Among the entries beneath this sentence, how many lines include the word "cylinder"? Only the number is wanted.

Data records
···

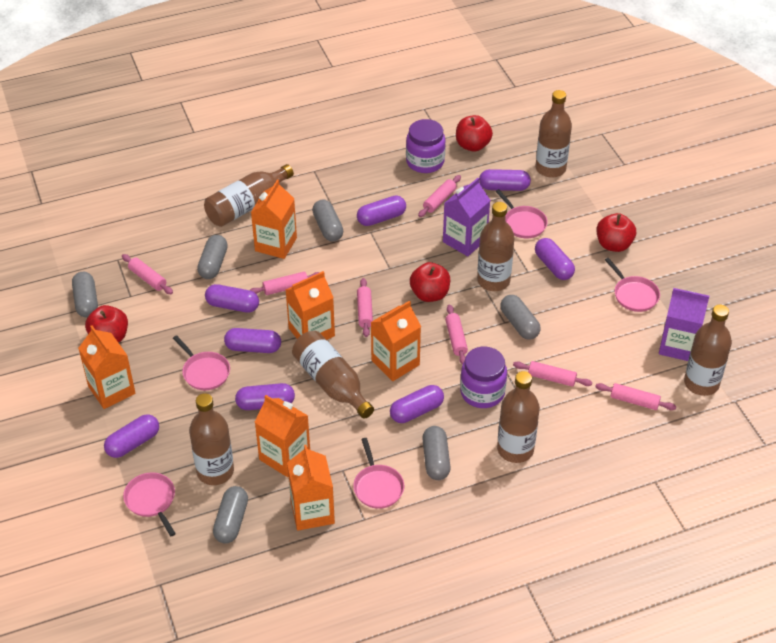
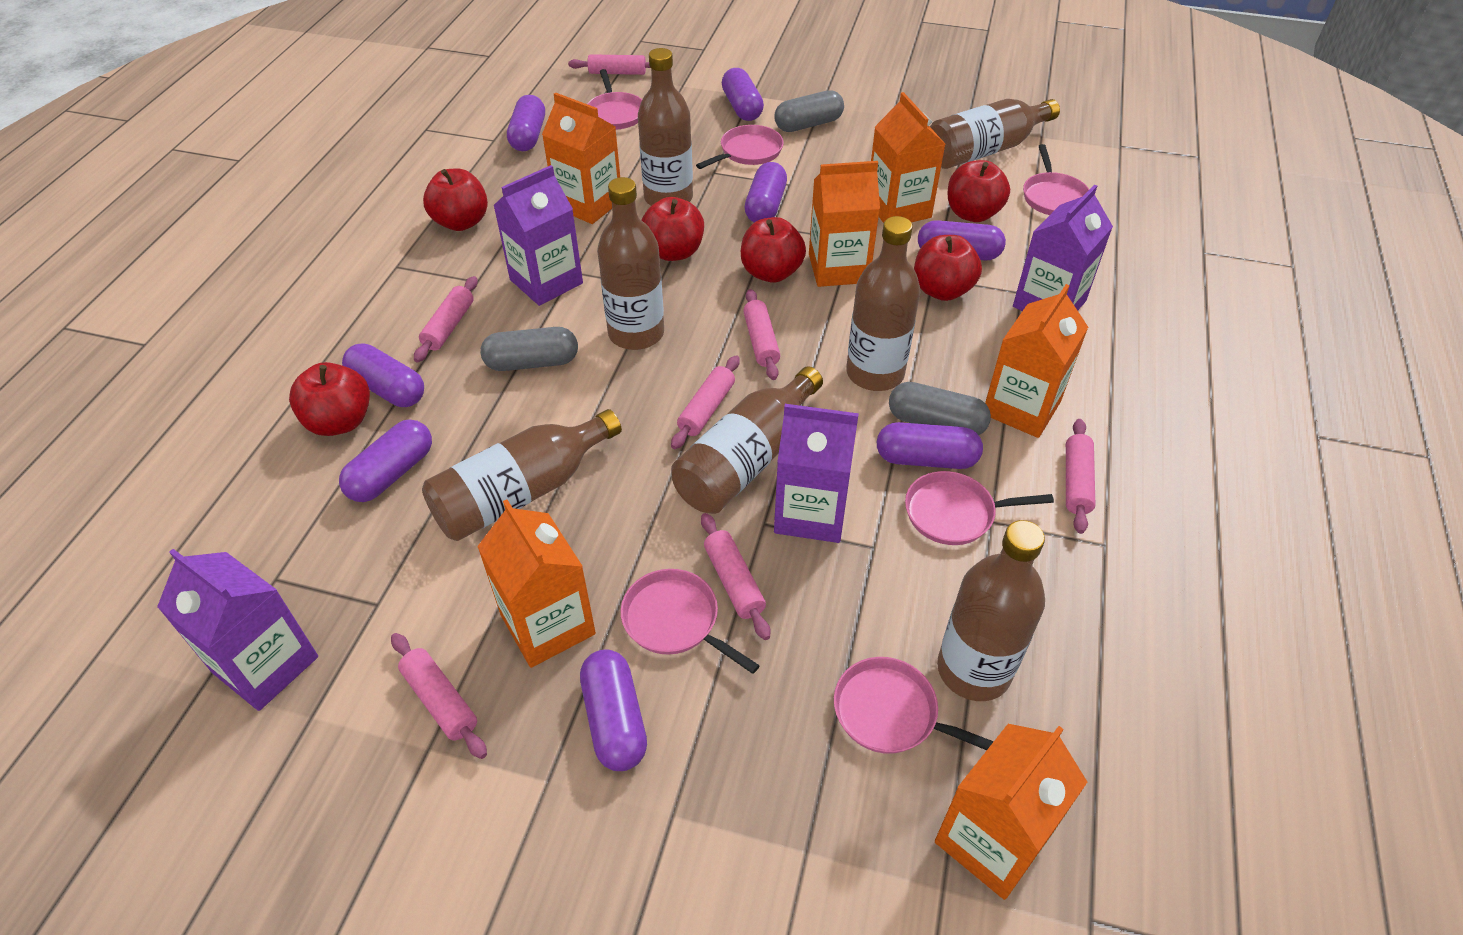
grey capsule: 6 -> 3
pink pan: 5 -> 6
purple carton: 2 -> 4
purple jar: 2 -> 0
red apple: 4 -> 6

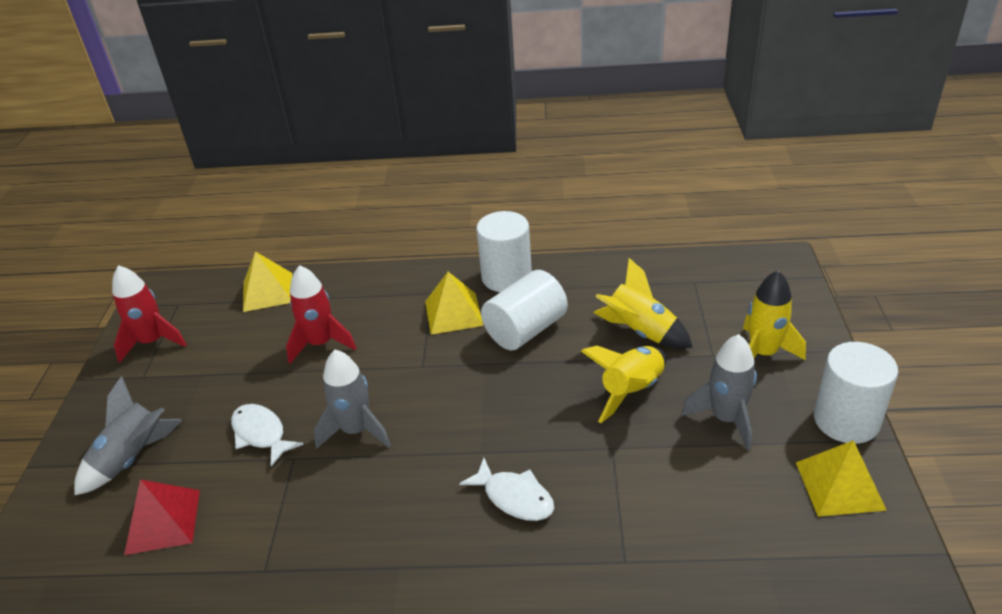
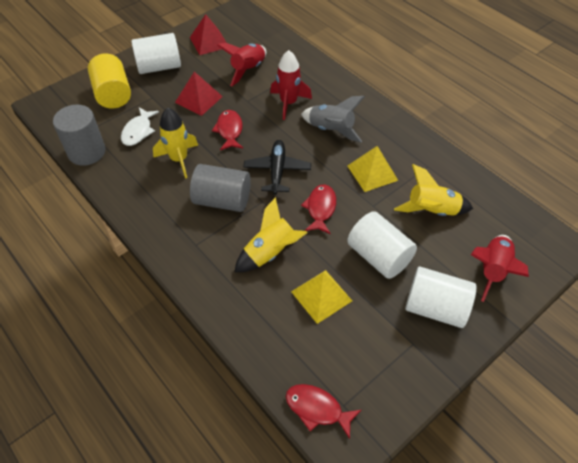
black plane: 0 -> 1
grey cylinder: 0 -> 2
grey rocket: 3 -> 1
red fish: 0 -> 3
red pyramid: 1 -> 2
red rocket: 2 -> 3
white fish: 2 -> 1
yellow cylinder: 0 -> 1
yellow pyramid: 3 -> 2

···

● **Expected answer**
2